▶ [What you need to do] Copy each line of the records that includes "green".

-- Raw data follows --

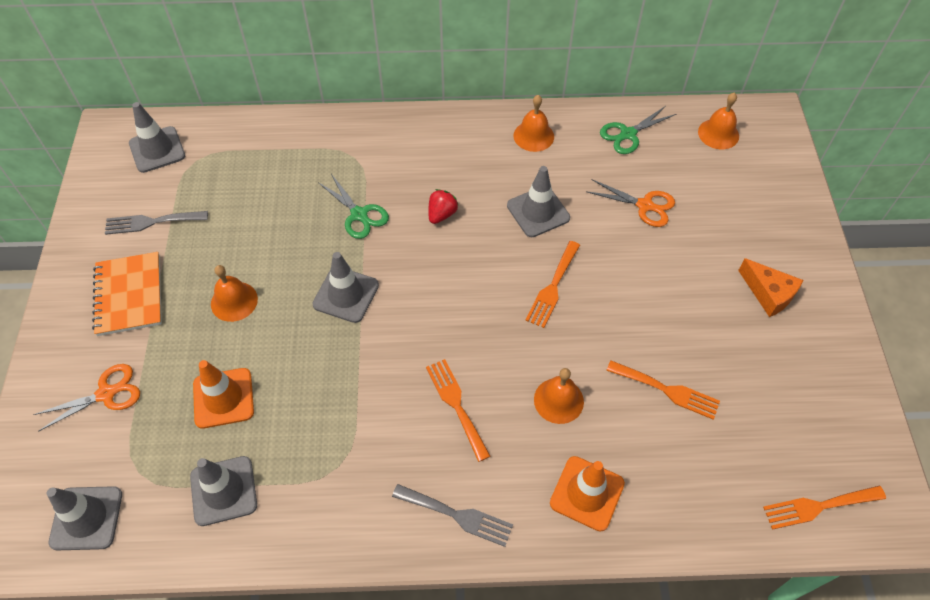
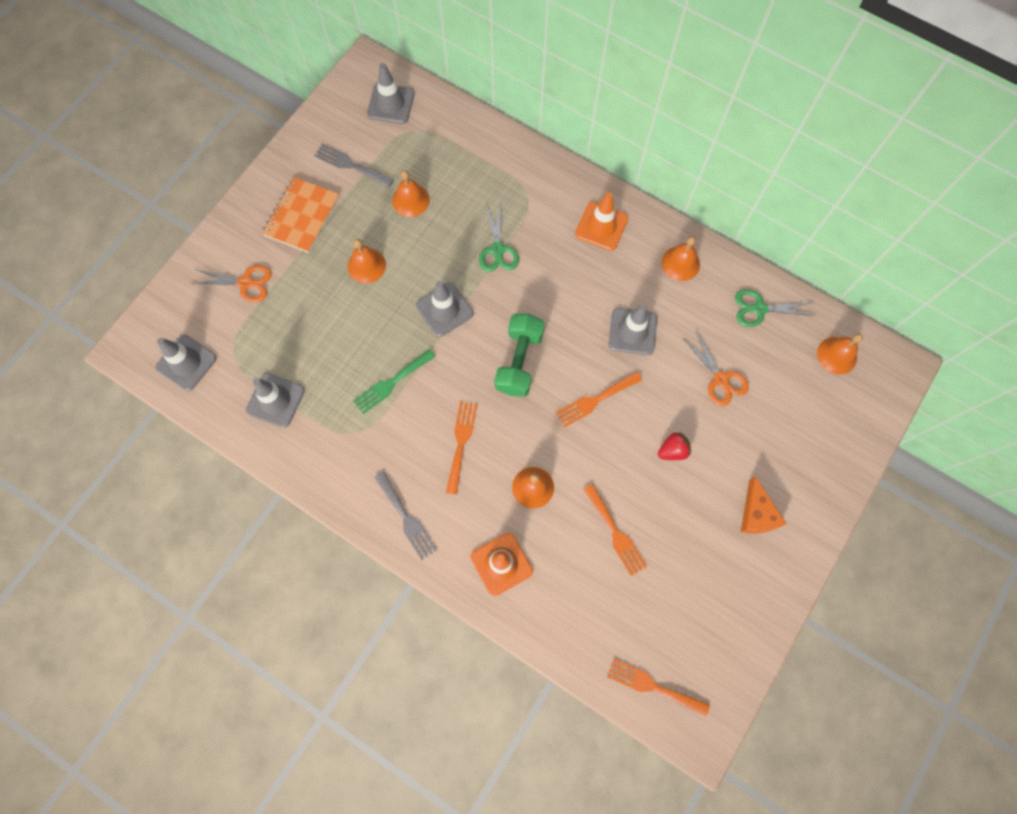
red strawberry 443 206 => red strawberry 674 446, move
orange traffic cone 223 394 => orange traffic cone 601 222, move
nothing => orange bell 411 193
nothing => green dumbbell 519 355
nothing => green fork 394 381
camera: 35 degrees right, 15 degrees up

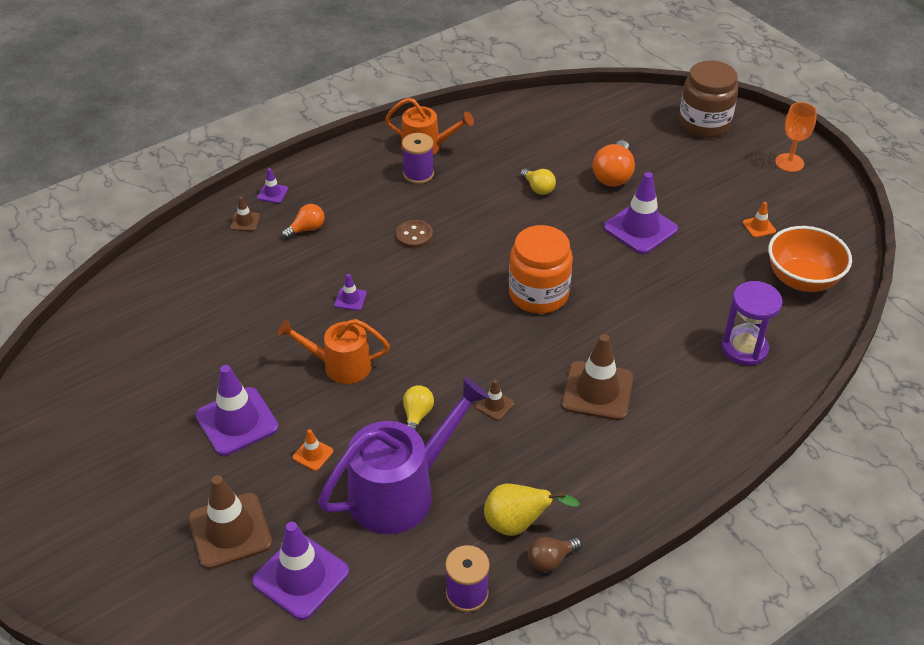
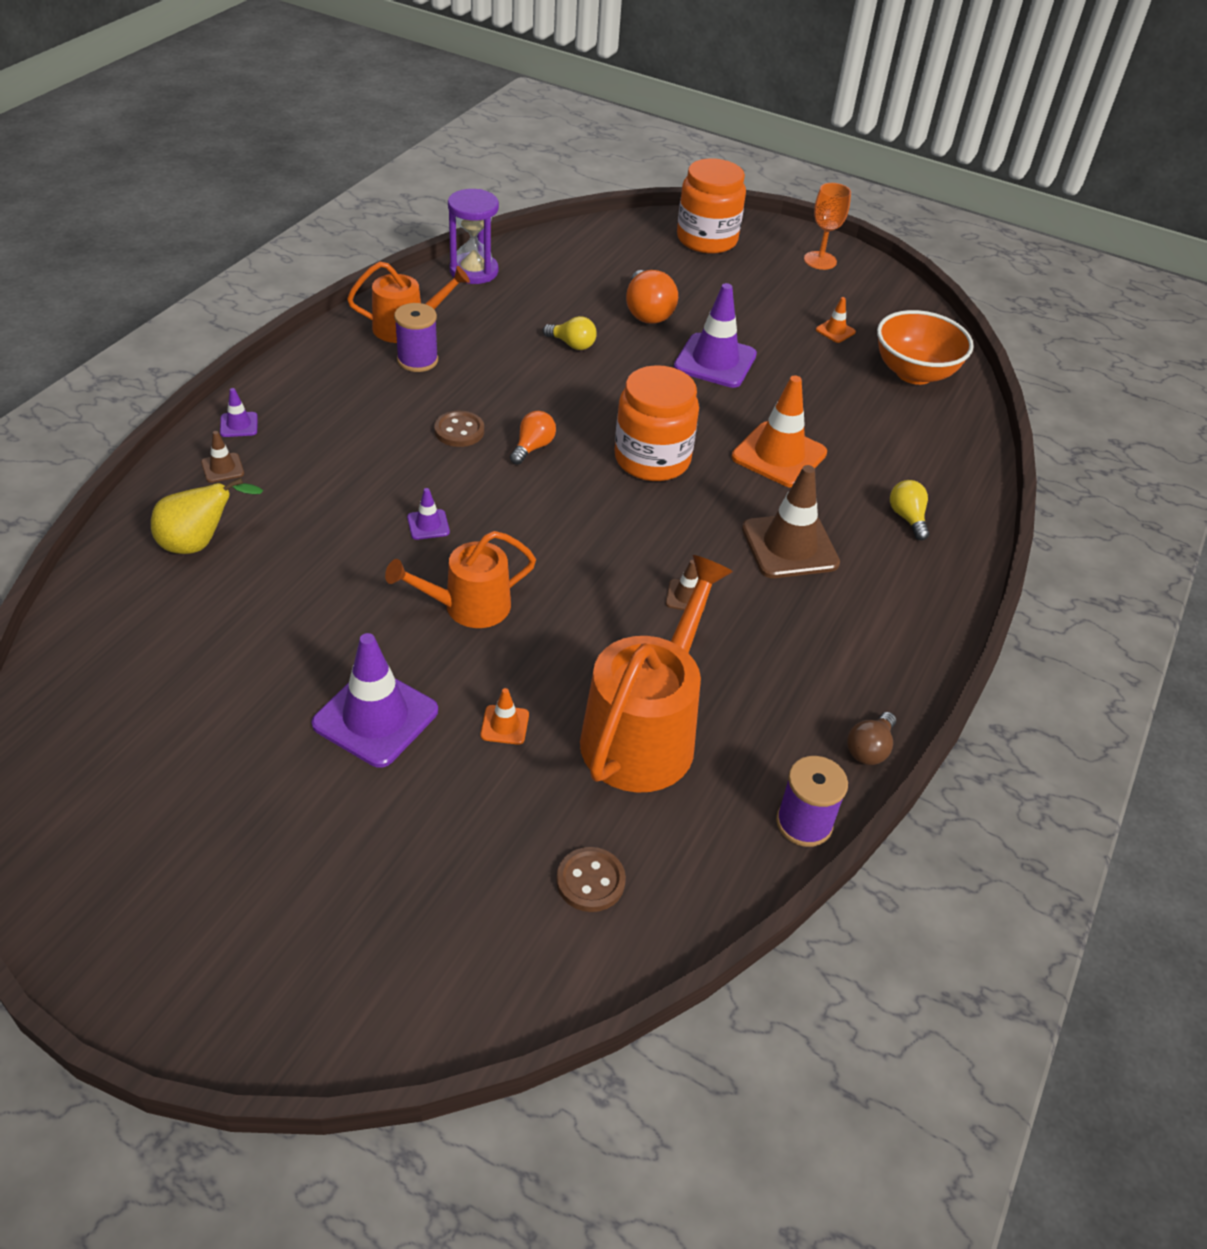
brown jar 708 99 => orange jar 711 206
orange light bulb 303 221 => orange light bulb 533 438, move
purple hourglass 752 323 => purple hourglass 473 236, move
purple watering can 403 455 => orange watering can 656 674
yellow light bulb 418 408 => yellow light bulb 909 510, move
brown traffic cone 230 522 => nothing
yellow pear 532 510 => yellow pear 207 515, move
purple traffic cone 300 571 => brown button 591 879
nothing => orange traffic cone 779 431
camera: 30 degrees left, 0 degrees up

-- Raw data concluded --
-- Raw data follows --

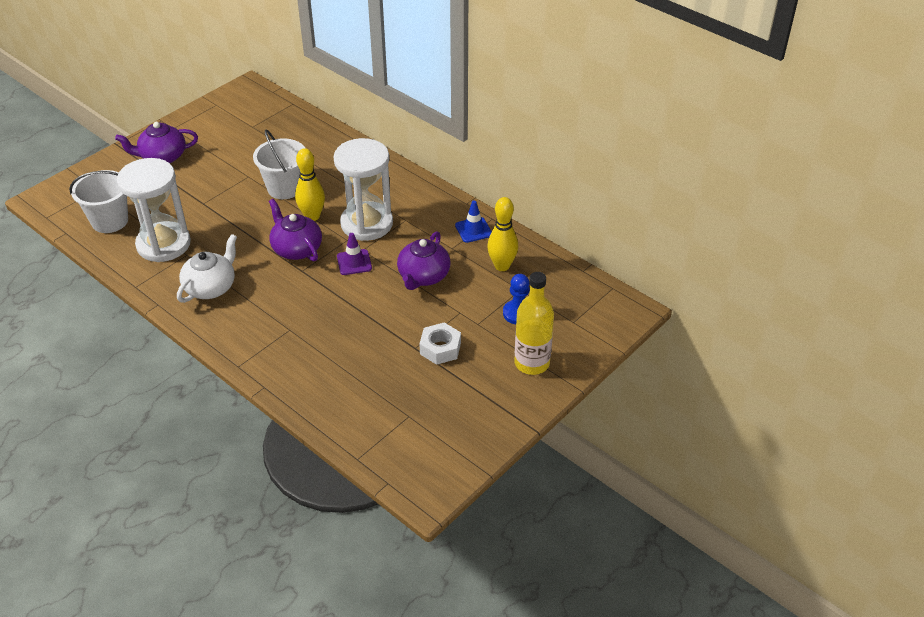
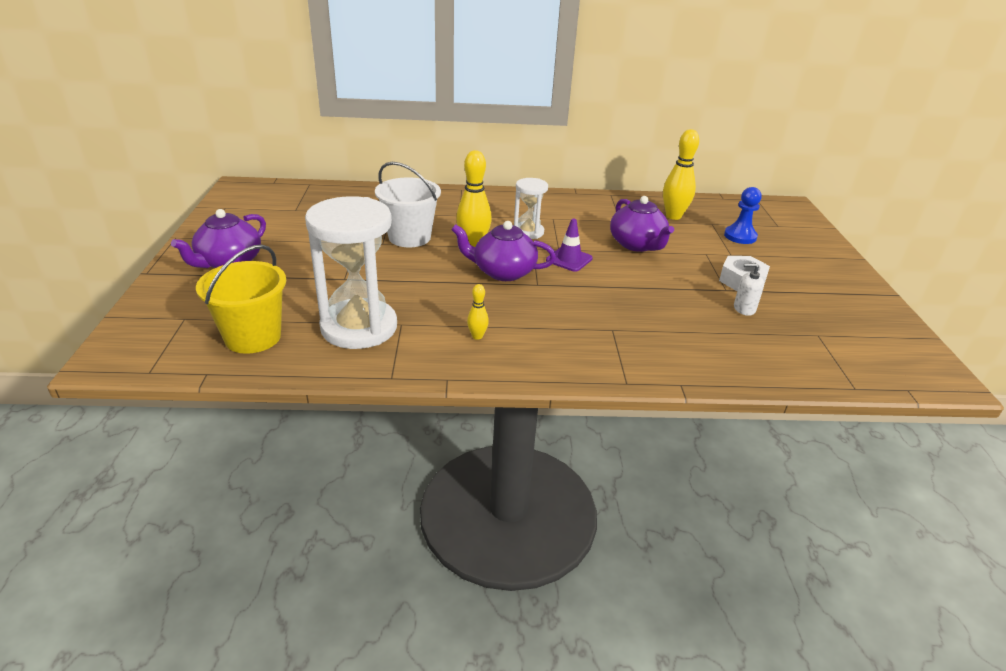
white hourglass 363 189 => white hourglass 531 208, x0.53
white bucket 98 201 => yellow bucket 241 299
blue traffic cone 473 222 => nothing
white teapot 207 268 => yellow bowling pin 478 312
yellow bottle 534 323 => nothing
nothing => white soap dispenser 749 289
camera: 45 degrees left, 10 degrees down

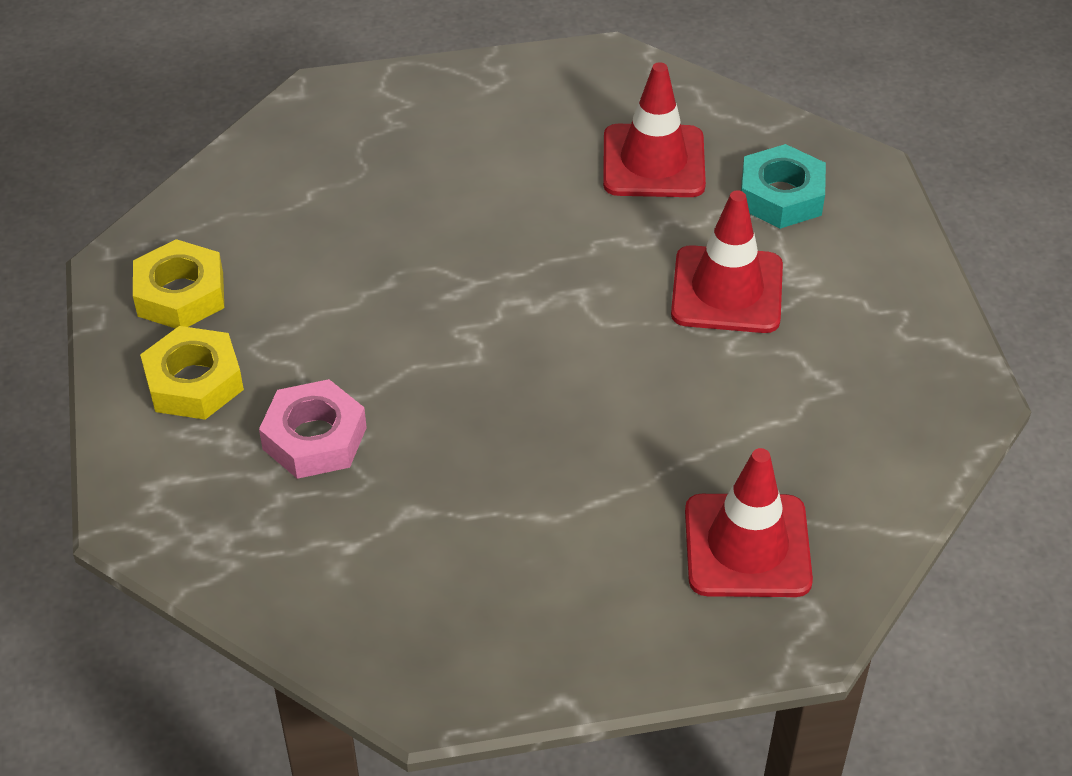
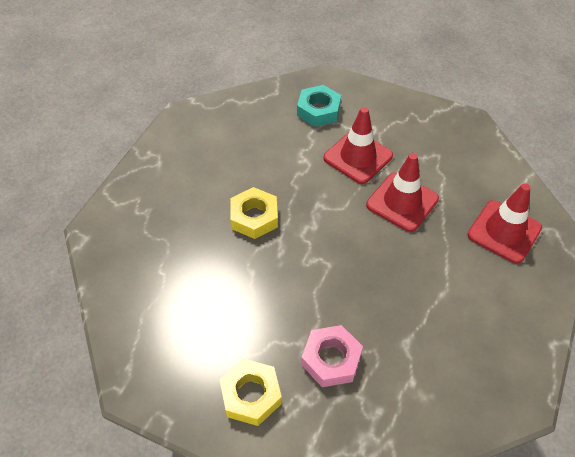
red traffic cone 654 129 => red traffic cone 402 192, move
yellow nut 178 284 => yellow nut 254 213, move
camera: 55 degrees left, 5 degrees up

-- Raw data concluded --

▶ [Solution to the problem]
nothing => green dumbbell 519 355
nothing => green fork 394 381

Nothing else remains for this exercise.